• _YOUR GOAL_
Repeat verbatim, and only, the lines of the data below, beginning at the line that contains "C2: 100nF (GND, W5) -> 100nF (GND, VDD)" and stopping after the line that contains "SW2: button (GND, W3) -> switch (GND, W3)".

[Opening DATASET section]

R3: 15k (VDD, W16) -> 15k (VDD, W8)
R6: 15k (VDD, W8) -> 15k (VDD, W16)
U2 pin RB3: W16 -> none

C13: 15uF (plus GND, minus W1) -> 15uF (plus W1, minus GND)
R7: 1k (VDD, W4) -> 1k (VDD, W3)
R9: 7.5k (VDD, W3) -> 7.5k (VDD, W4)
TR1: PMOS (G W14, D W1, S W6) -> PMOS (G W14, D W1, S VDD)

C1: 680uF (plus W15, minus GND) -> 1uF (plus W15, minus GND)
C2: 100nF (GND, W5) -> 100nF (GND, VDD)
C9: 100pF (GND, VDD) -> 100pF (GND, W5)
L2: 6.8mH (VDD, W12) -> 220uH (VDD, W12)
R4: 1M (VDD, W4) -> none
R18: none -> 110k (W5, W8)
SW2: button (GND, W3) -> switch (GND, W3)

[Closing DATASET section]
[Opening DATASET section]

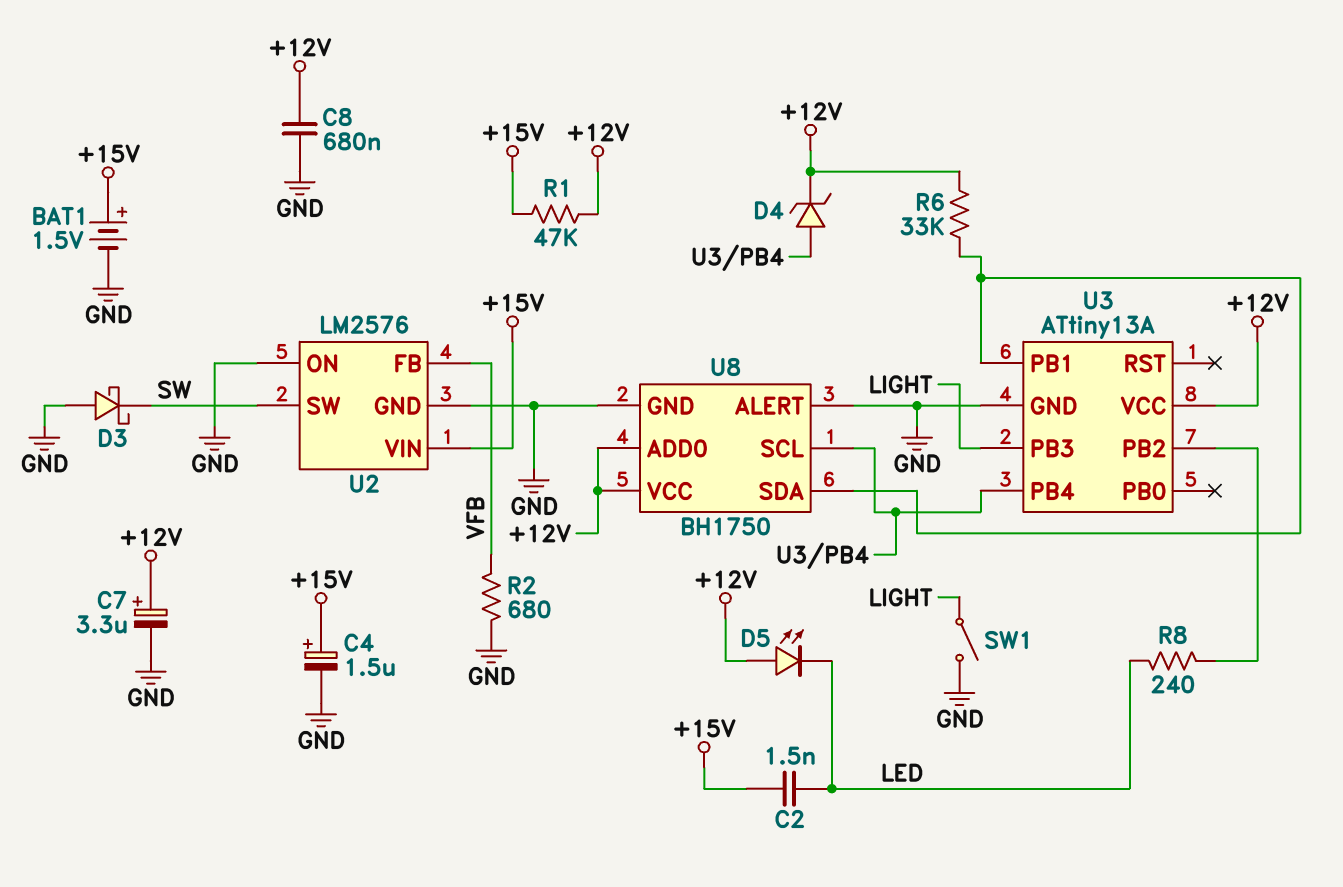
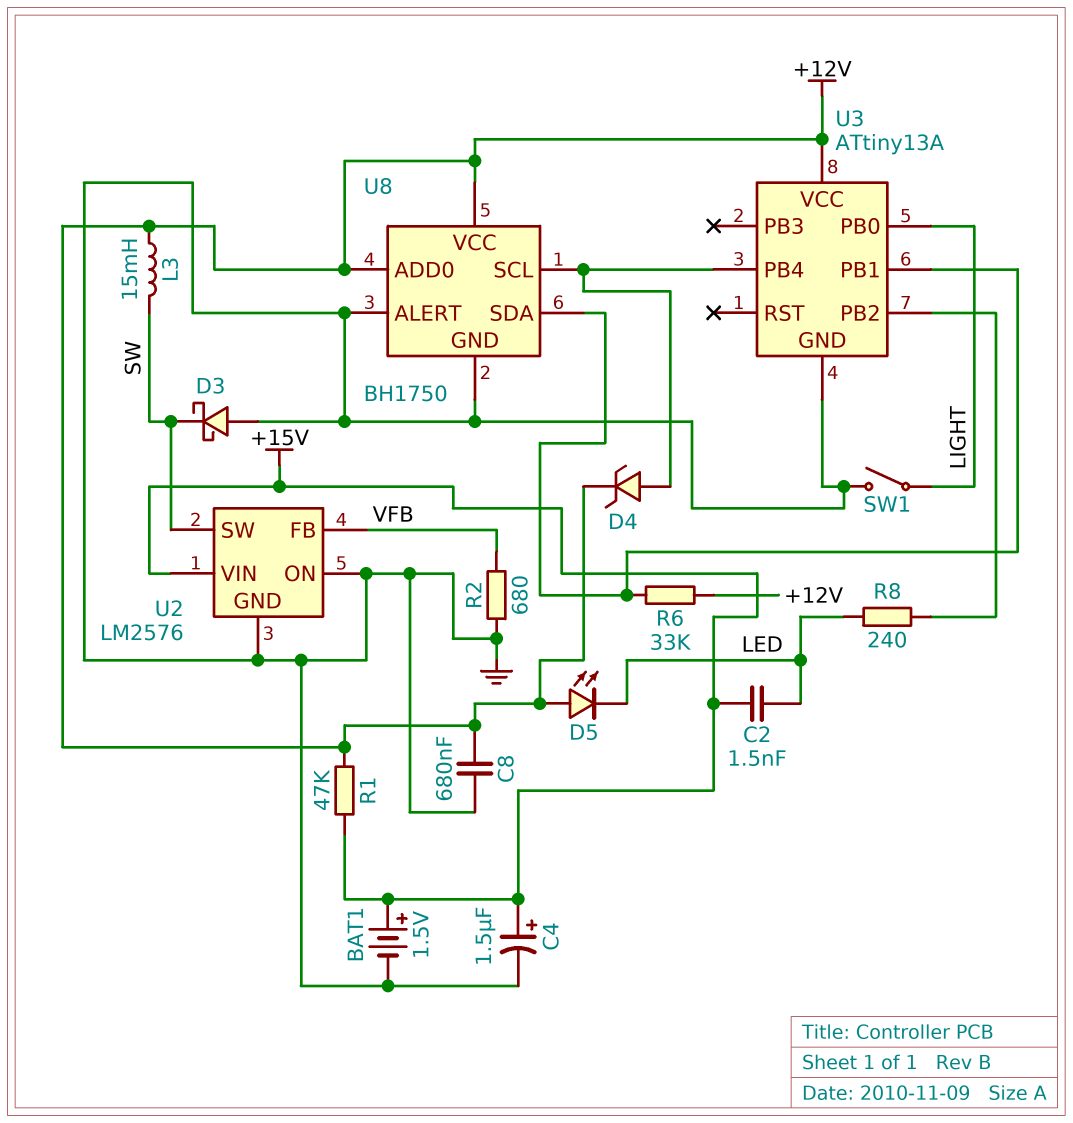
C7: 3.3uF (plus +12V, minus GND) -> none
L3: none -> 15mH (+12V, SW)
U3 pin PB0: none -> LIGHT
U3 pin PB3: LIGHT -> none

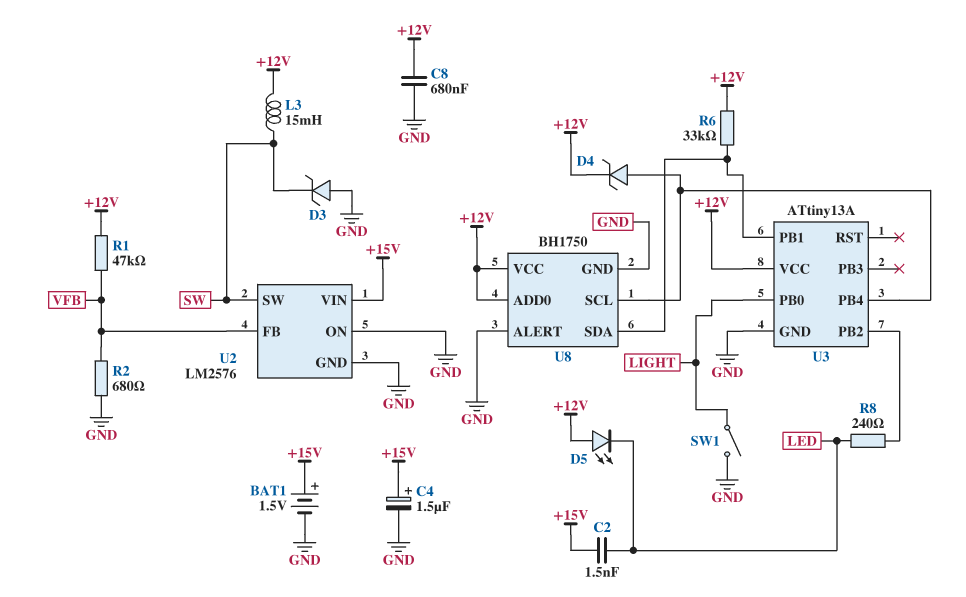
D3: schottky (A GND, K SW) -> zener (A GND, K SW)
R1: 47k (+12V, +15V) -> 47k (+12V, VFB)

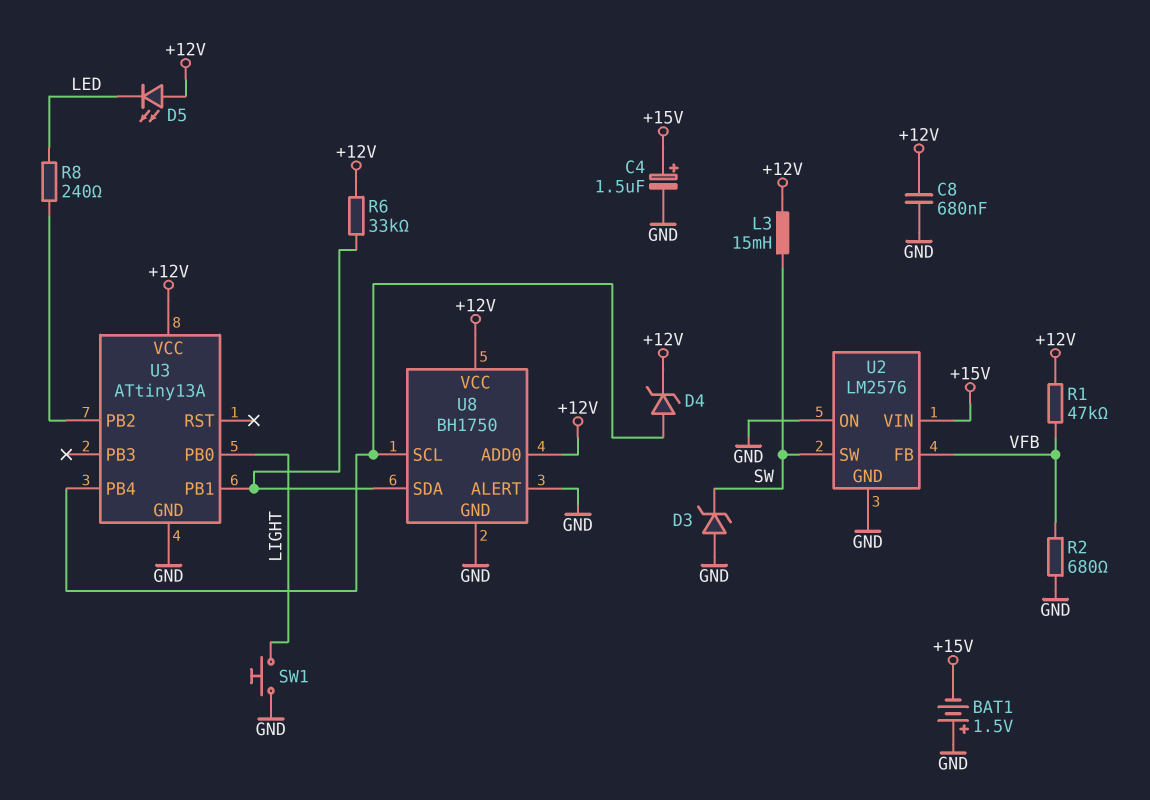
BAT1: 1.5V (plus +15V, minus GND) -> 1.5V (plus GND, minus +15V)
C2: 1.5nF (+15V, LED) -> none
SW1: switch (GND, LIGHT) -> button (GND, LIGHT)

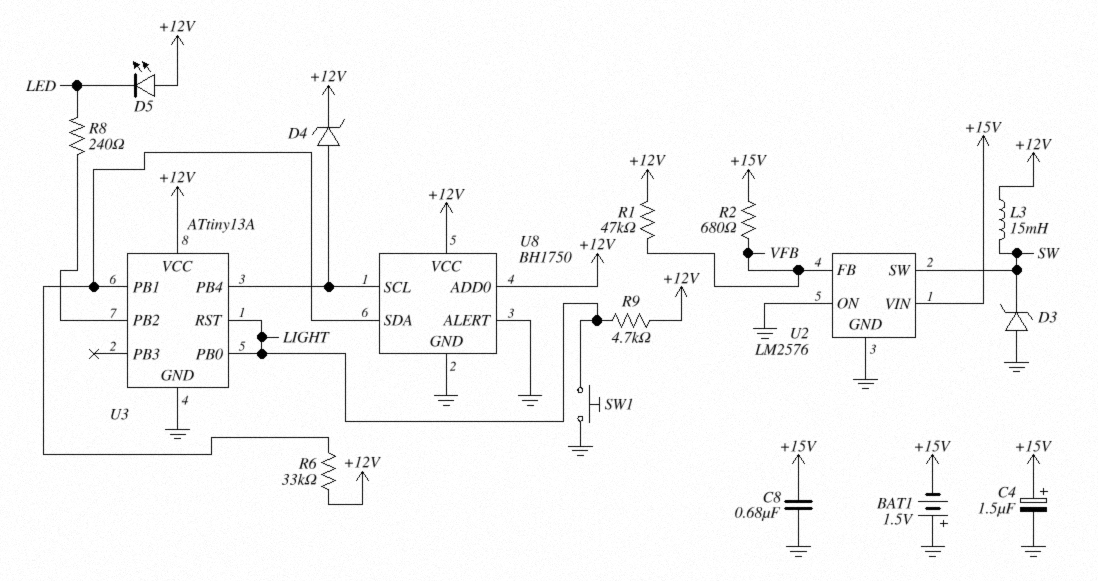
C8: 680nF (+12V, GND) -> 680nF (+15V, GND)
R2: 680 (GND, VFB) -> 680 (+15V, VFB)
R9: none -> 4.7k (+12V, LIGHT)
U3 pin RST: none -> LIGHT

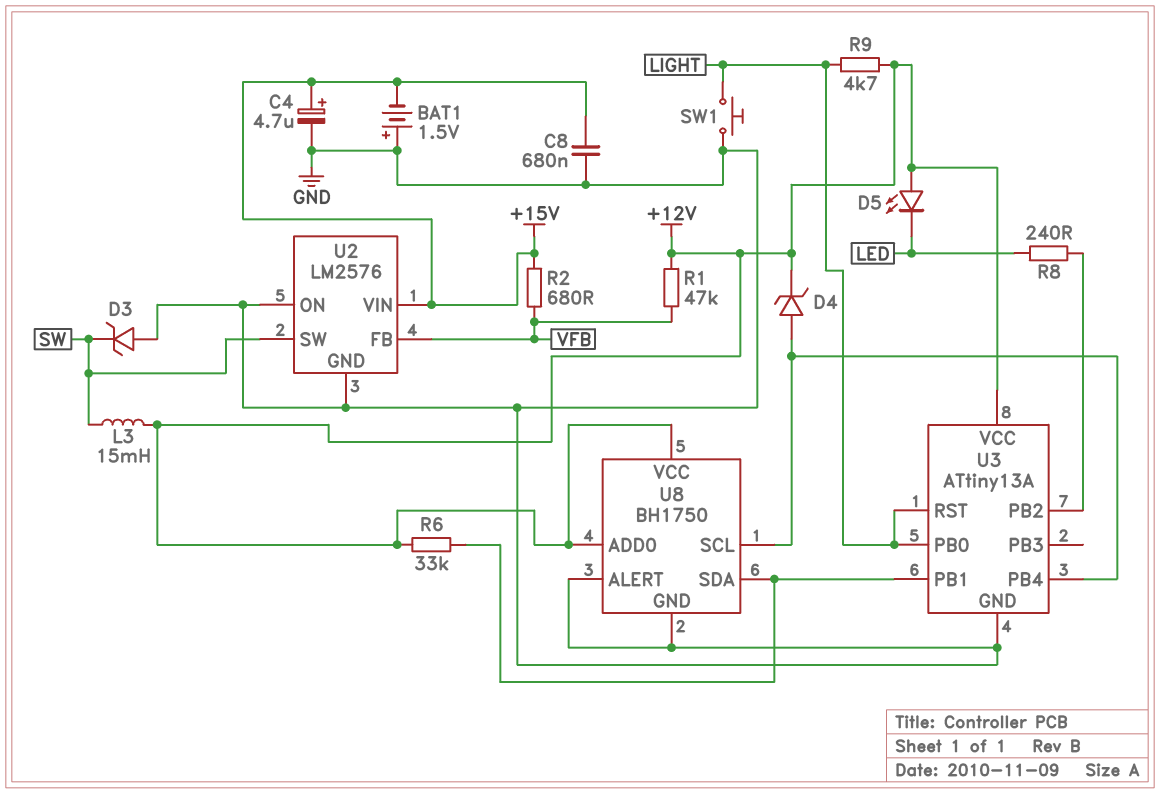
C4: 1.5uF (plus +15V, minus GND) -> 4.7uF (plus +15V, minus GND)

[Closing DATASET section]

• _ANSWER FOR THE TASK_
C2: 100nF (GND, W5) -> 100nF (GND, VDD)
C9: 100pF (GND, VDD) -> 100pF (GND, W5)
L2: 6.8mH (VDD, W12) -> 220uH (VDD, W12)
R4: 1M (VDD, W4) -> none
R18: none -> 110k (W5, W8)
SW2: button (GND, W3) -> switch (GND, W3)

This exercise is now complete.